(Object state comparisons)
^^^^^^^^^^^^^^^^

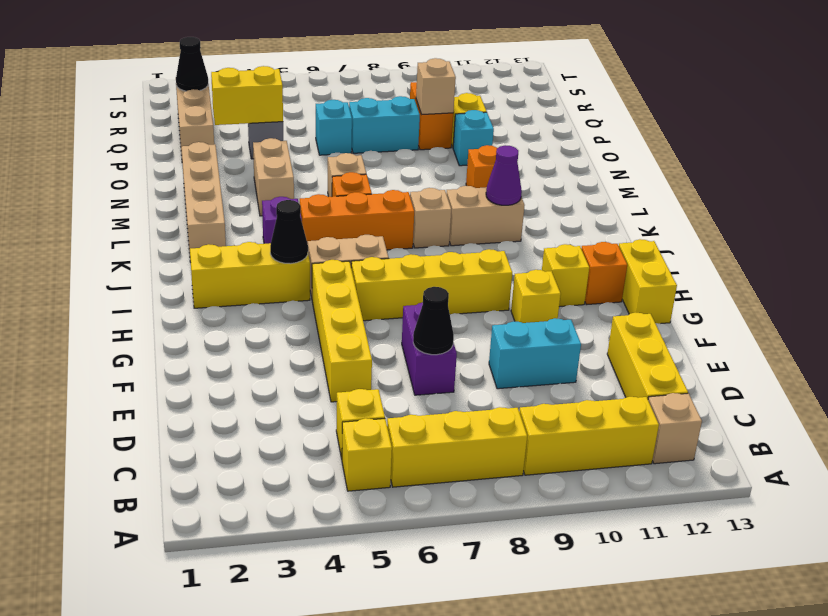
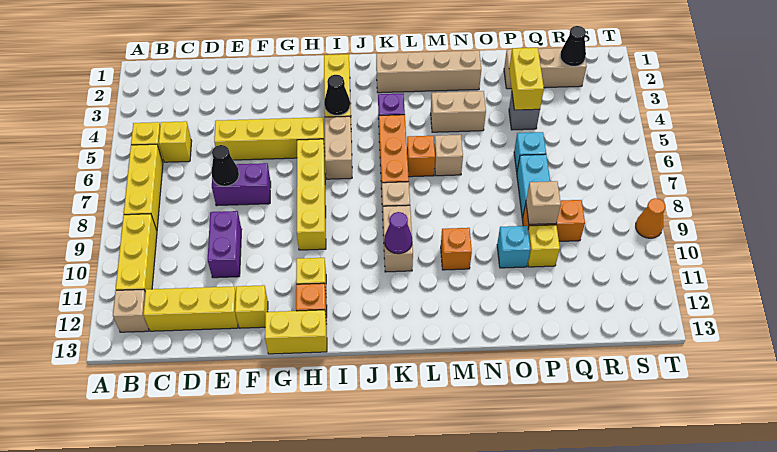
cyan brick E9:E10 level 1 -> purple brick E9:E10 level 1
yellow brick G10 level 1 -> yellow brick F12 level 1
none -> orange cone T9 level 1

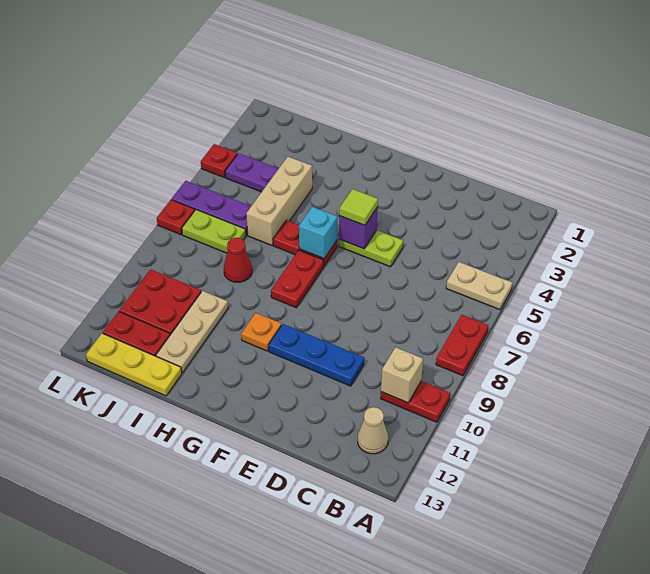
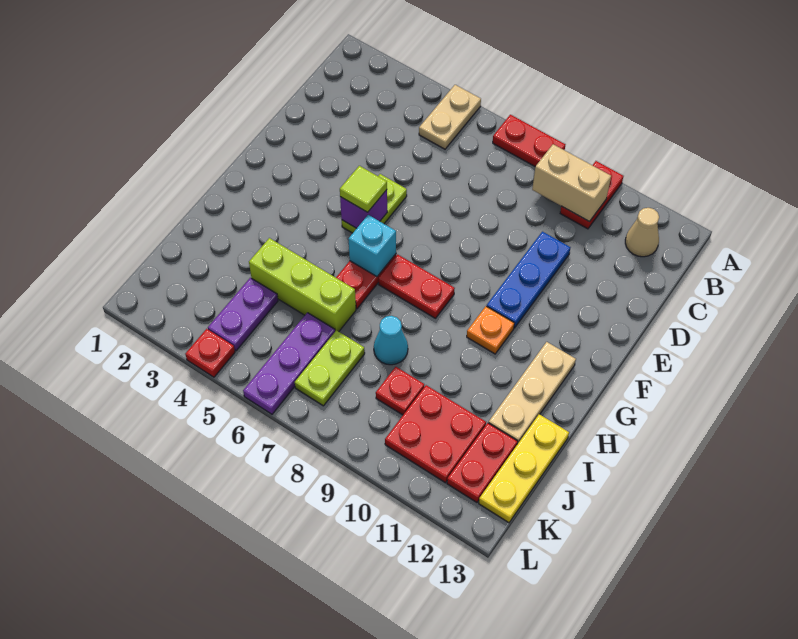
tan brick B10 level 2 -> tan brick B9:B10 level 2
tan brick I4:I6 level 1 -> lime brick I4:I6 level 1
red cone I8 level 1 -> cyan cone I8 level 1
tan plate I10:I12 level 1 -> tan plate G12:I12 level 1
red plate L7 level 1 -> red plate J9 level 1

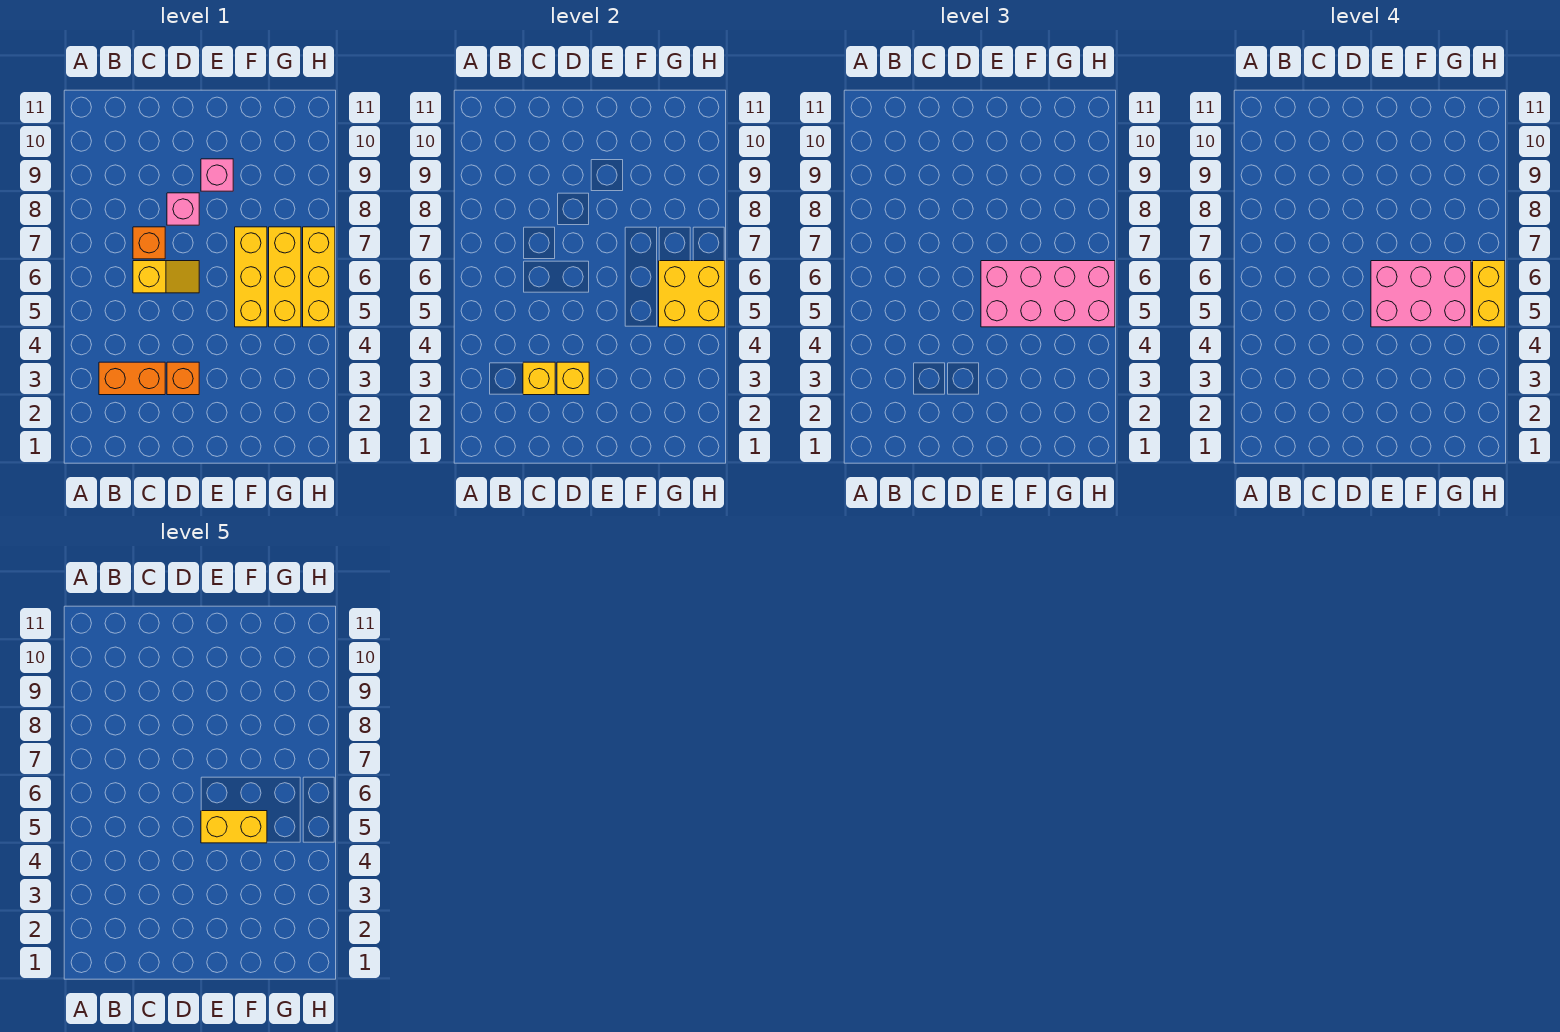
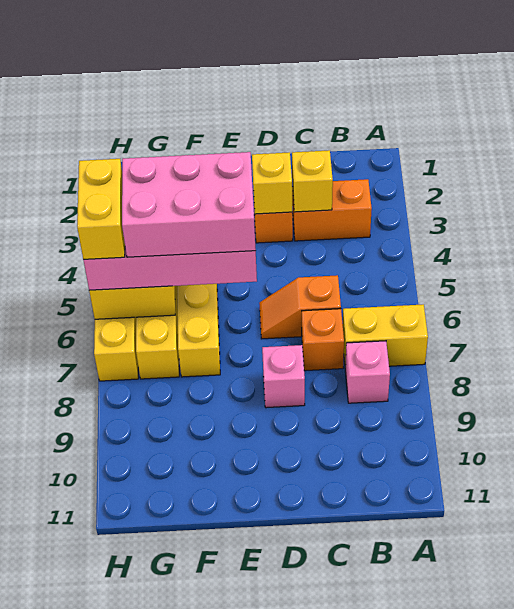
yellow slope C6:D6 level 1 top C -> orange slope C6:D6 level 1 top C
yellow brick E5:F5 level 5 -> yellow brick A7:B7 level 1
pink brick E9 level 1 -> pink brick B8 level 1

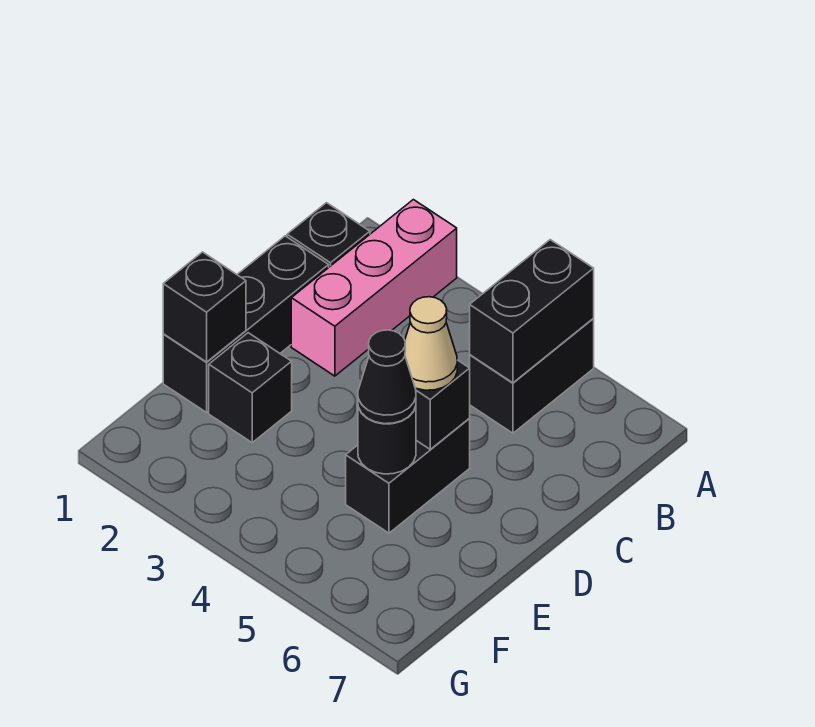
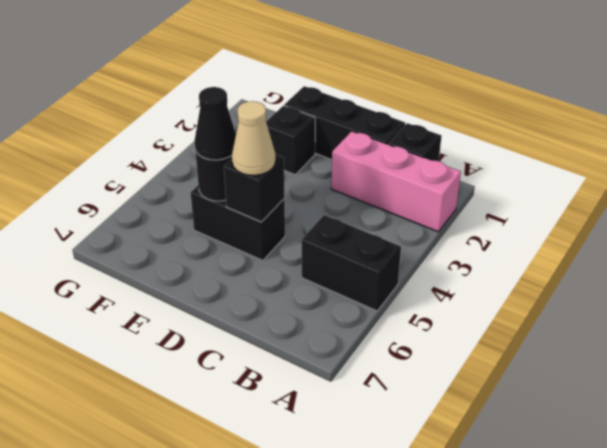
black brick A5:B5 level 2 -> none
black brick E1 level 2 -> none

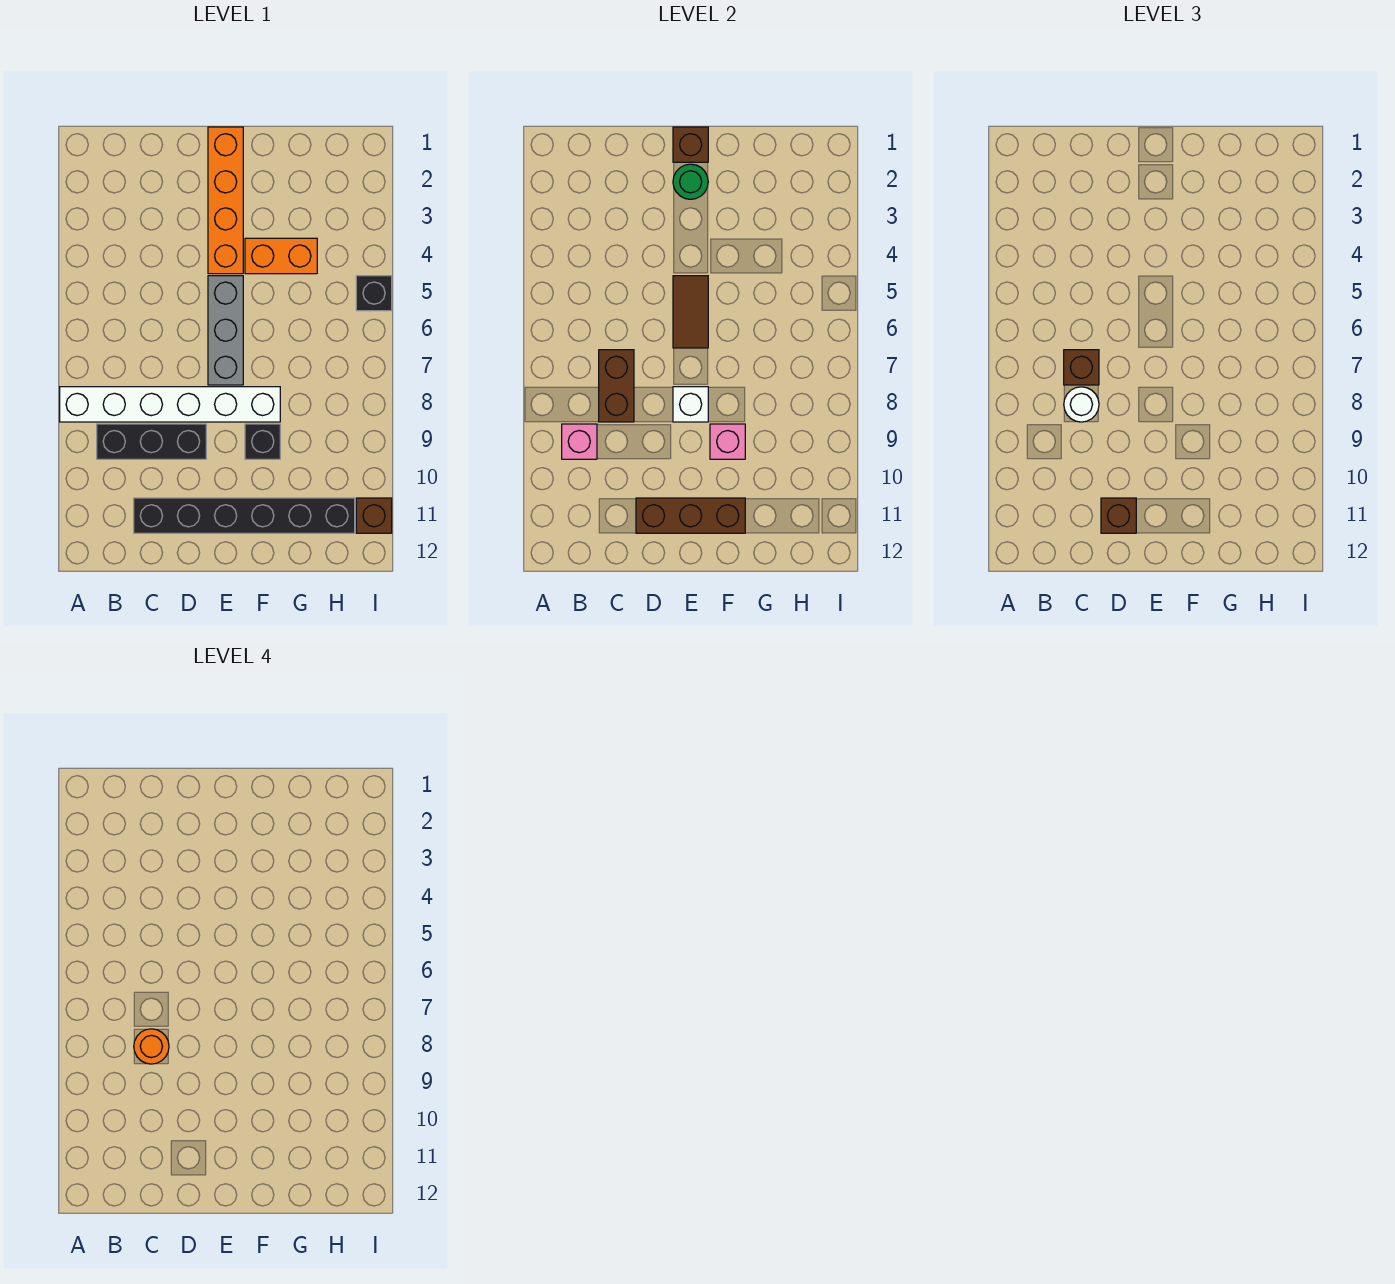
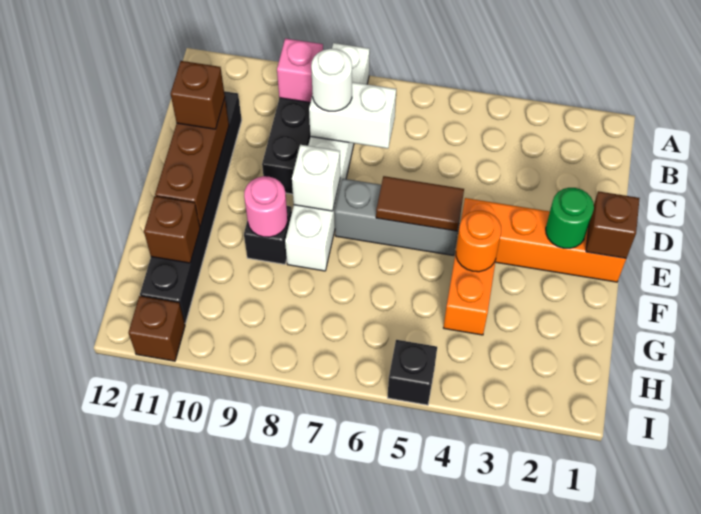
brown brick C7:C8 level 2 -> white brick C7:C8 level 2
brown brick C7 level 3 -> brown brick G11 level 2
orange round brick C8 level 4 -> orange round brick F4 level 2
pink brick F9 level 2 -> pink round brick F9 level 2

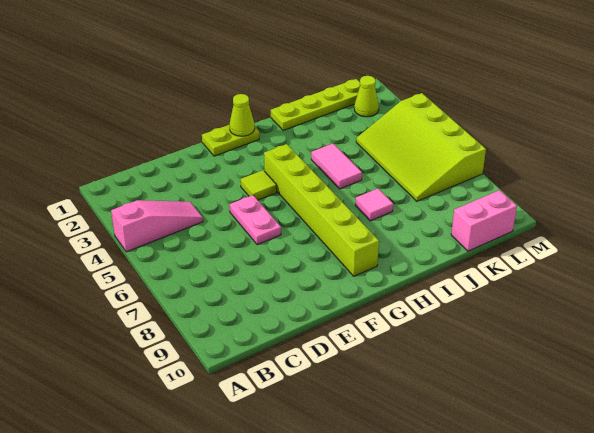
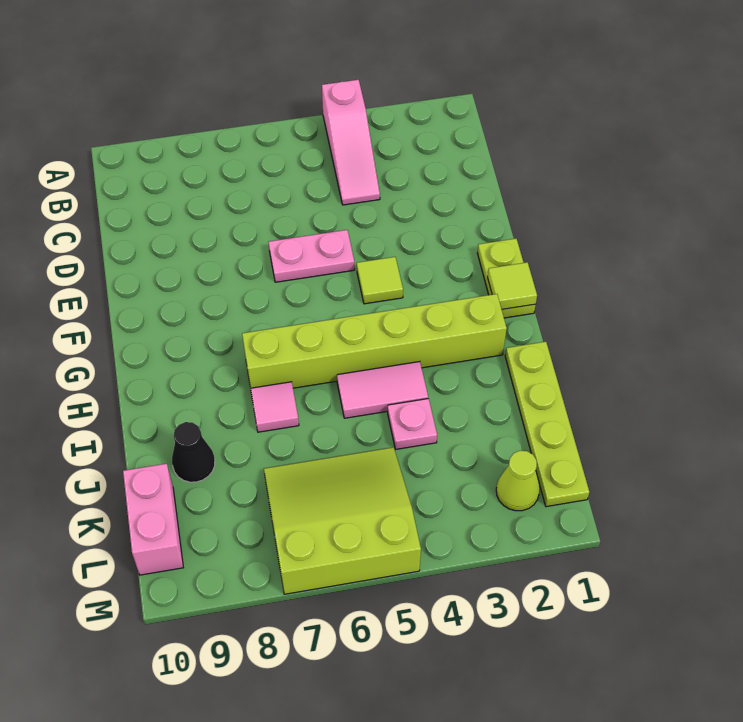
lime cone G1 level 2 -> lime tile G1 level 2
lime brick G4:G9 level 1 -> lime brick H2:H7 level 1
none -> pink plate J4 level 1
none -> black cone J9 level 1
lime slope K4:M7 level 1 top M -> lime slope K5:M7 level 1 top M

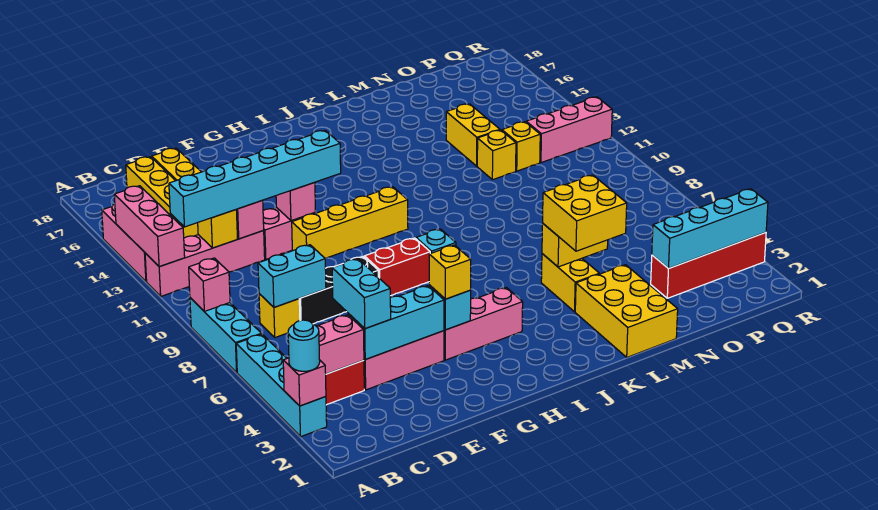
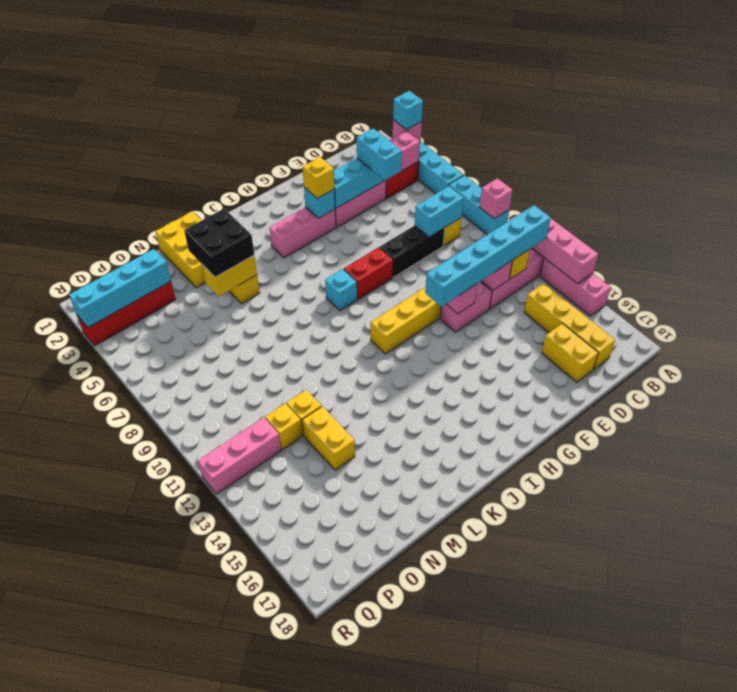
cyan round brick A3 level 3 -> cyan brick A3 level 3
yellow brick L4:M5 level 3 -> black brick L4:M5 level 3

^^^^^^^^^^^^^^^^

- DESCRIPTION OF THE TASK: Counting every line of the entries that holds the word "round", report the total and no other text.

- TASK SOLUTION: 3